# What you will do
Print the listing below verbatim, passing over each picture.

# Recorded information
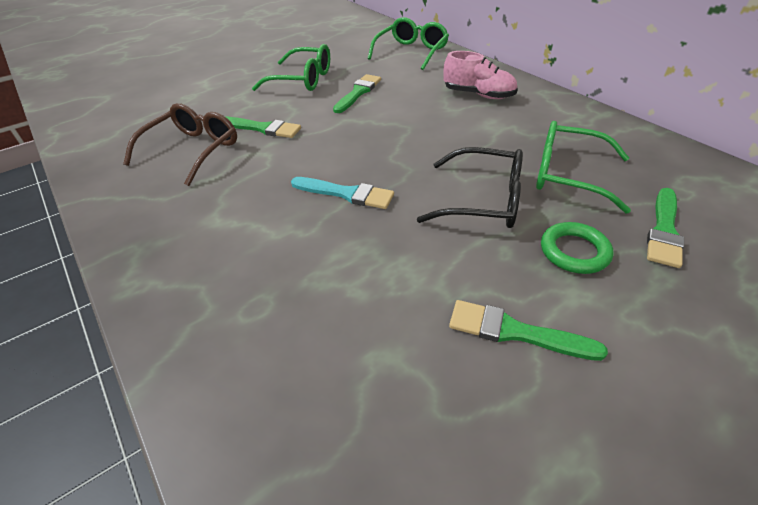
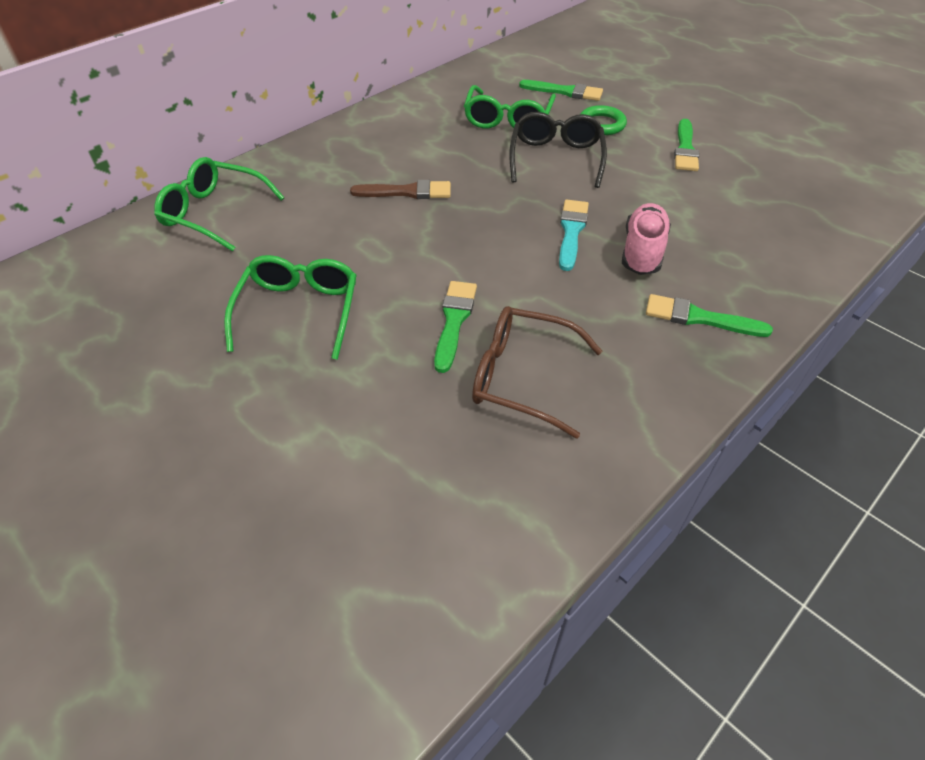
camera: 100 degrees left, 5 degrees up
(358, 93) = (348, 249): green brush -> green brush (699, 318)
(426, 114) = (407, 192): none -> brown brush
(478, 95) = (358, 159): pink shoe -> pink shoe (642, 252)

# Task result
camera: 100 degrees left, 5 degrees up
(358, 93) = (348, 249): green brush -> green brush (699, 318)
(426, 114) = (407, 192): none -> brown brush
(478, 95) = (358, 159): pink shoe -> pink shoe (642, 252)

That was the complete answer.